### Activity
Retype, word for word, every line of the records below starting at the one that contains "C202: none -> 4.7uF (plus BTN, minus 0V)" and ending at the one that contains "R207: 68k (0V, SCL) -> 68k (SCL, VDD)"; include both of those lines and nothing more.

### Records for this exercise
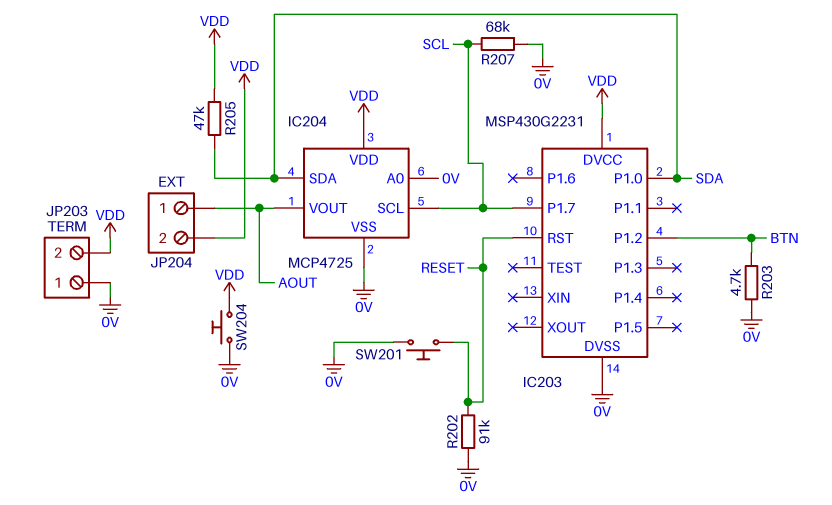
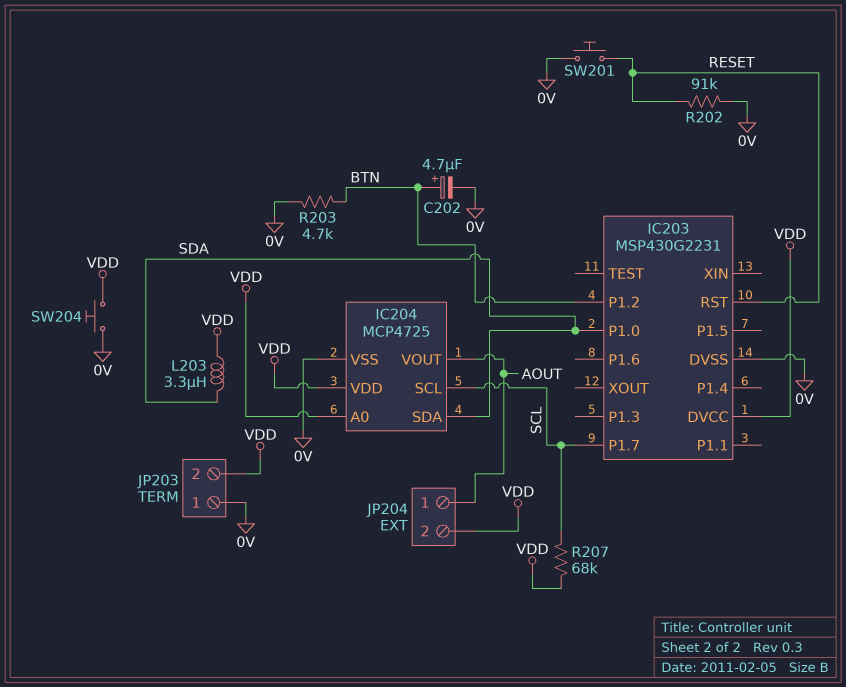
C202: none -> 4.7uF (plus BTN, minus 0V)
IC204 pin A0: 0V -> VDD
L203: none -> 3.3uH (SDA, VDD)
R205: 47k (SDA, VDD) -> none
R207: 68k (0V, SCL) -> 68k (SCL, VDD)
--
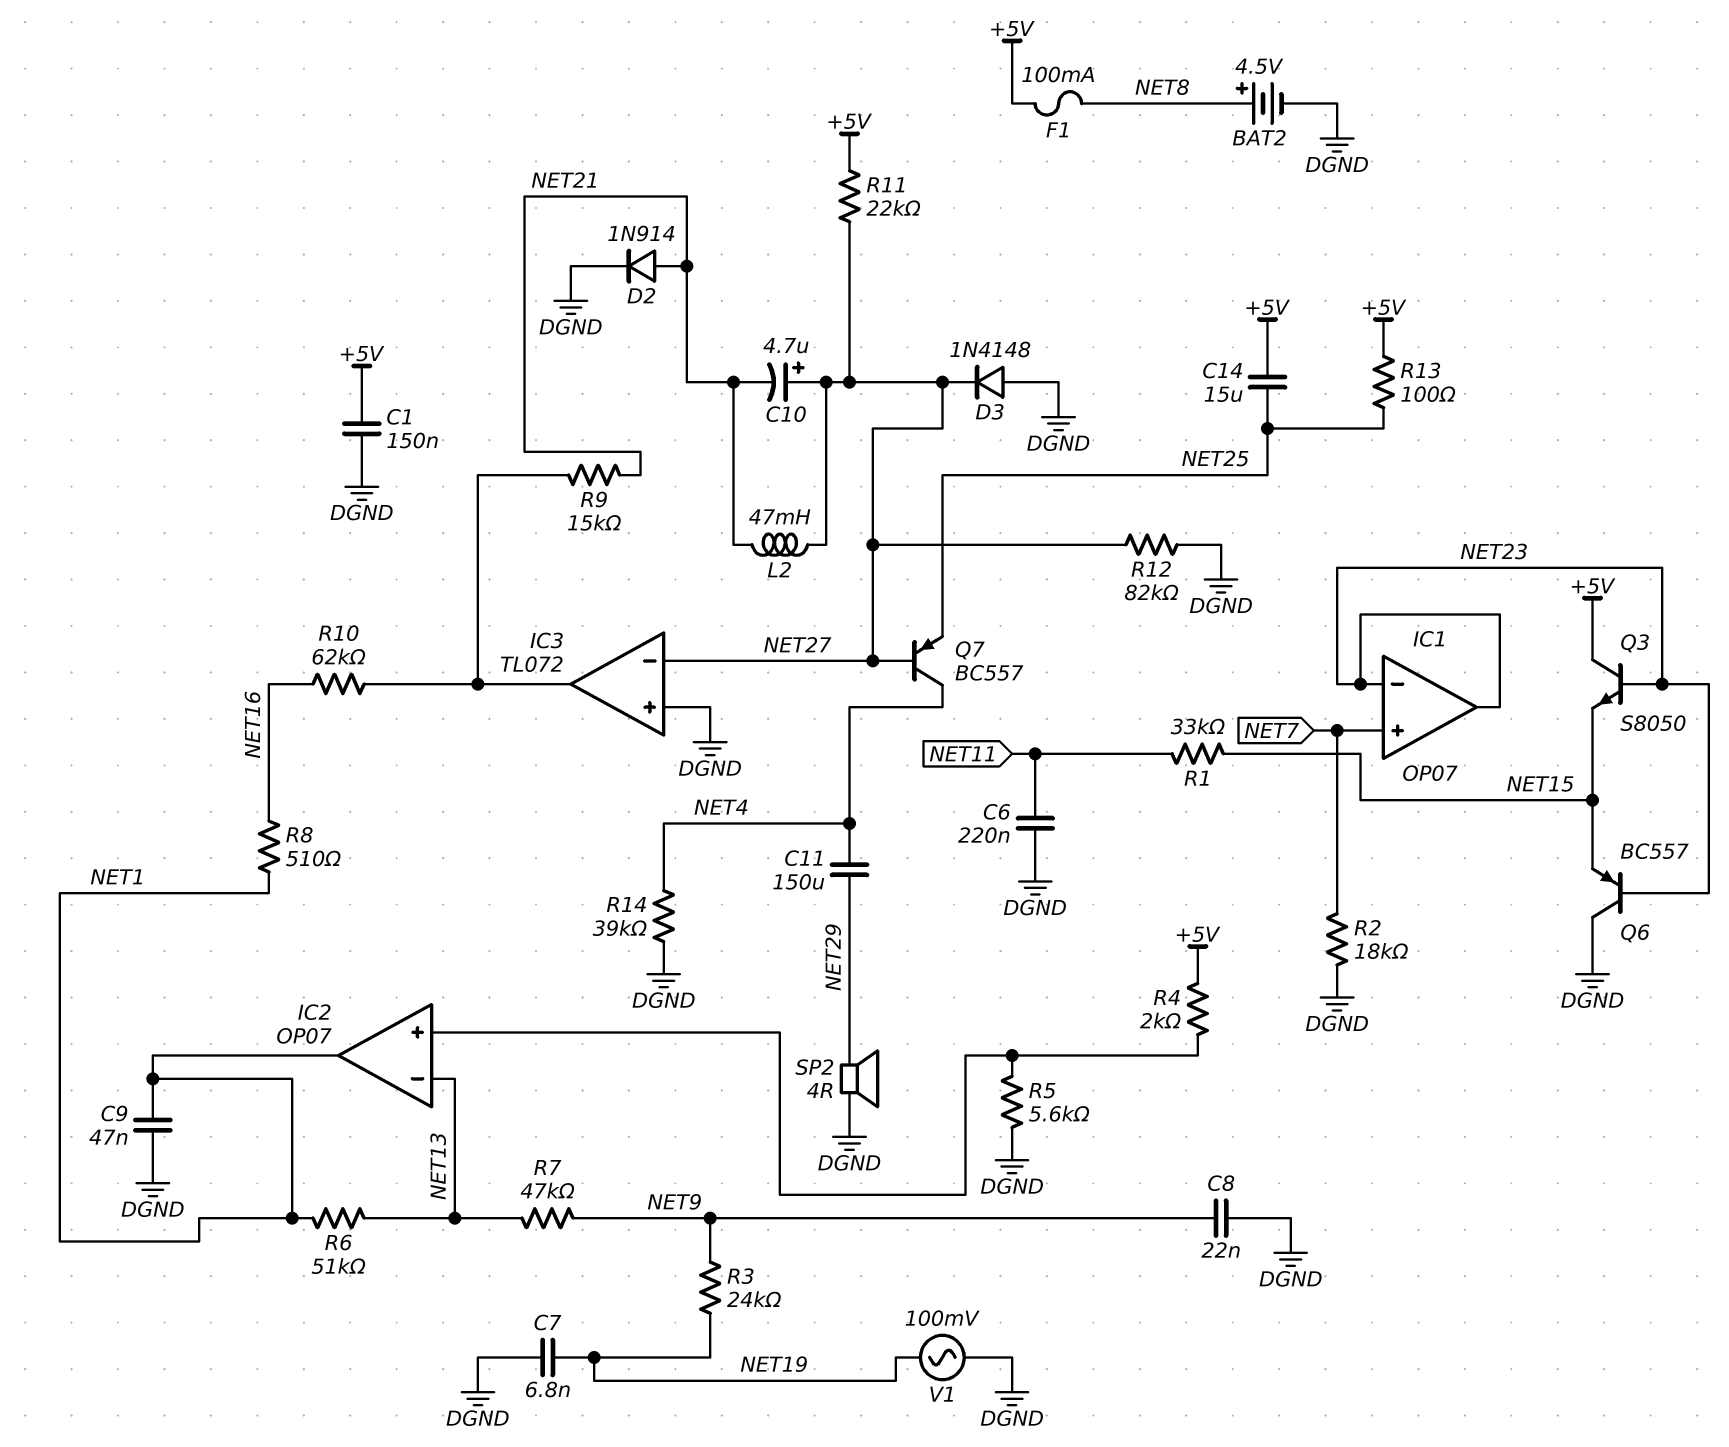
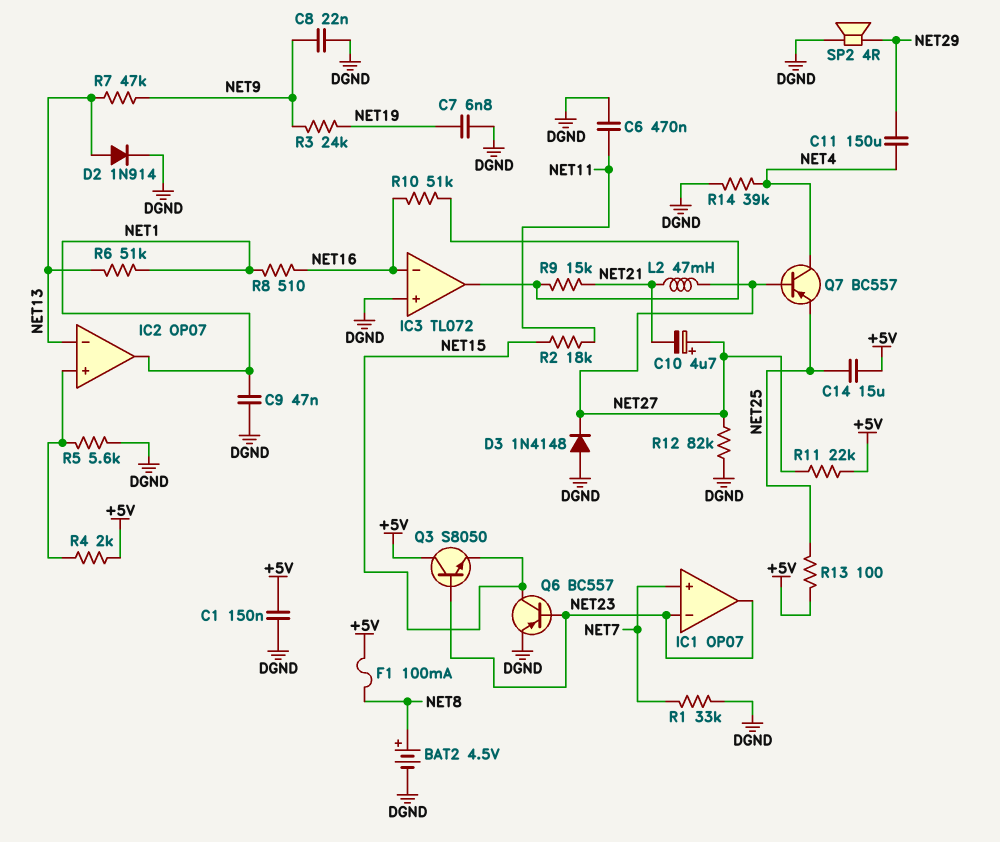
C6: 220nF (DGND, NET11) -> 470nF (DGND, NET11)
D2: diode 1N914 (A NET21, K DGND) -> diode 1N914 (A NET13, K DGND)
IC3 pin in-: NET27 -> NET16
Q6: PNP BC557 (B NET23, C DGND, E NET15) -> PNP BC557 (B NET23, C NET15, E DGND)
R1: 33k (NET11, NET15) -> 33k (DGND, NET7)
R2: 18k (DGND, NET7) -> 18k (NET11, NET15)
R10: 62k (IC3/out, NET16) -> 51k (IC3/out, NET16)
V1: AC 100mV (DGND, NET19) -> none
---
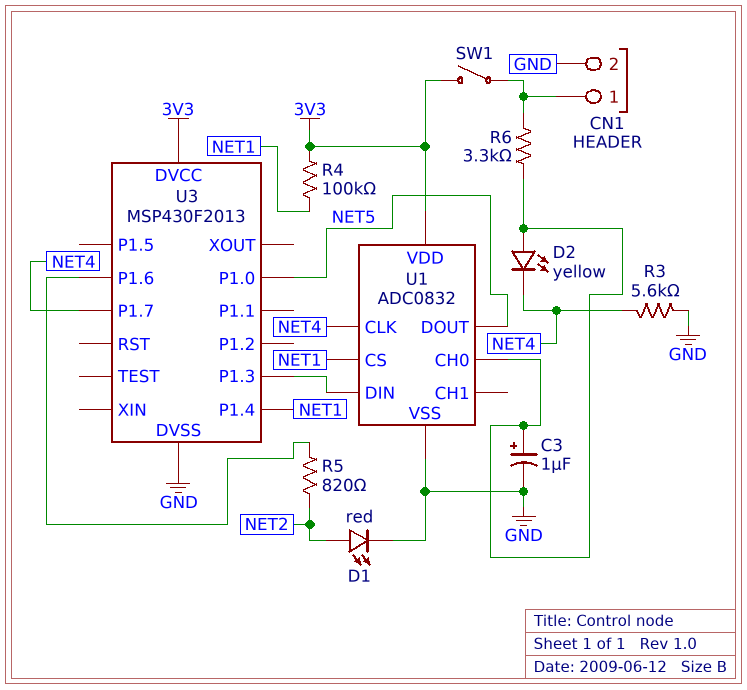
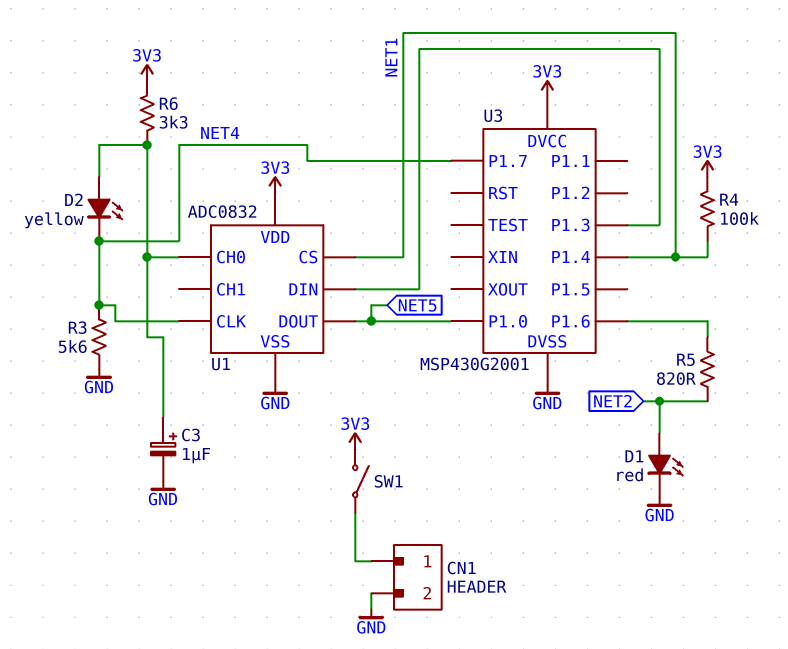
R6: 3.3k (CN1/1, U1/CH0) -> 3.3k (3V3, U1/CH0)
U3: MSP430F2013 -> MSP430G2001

### Output for this exercise
C202: none -> 4.7uF (plus BTN, minus 0V)
IC204 pin A0: 0V -> VDD
L203: none -> 3.3uH (SDA, VDD)
R205: 47k (SDA, VDD) -> none
R207: 68k (0V, SCL) -> 68k (SCL, VDD)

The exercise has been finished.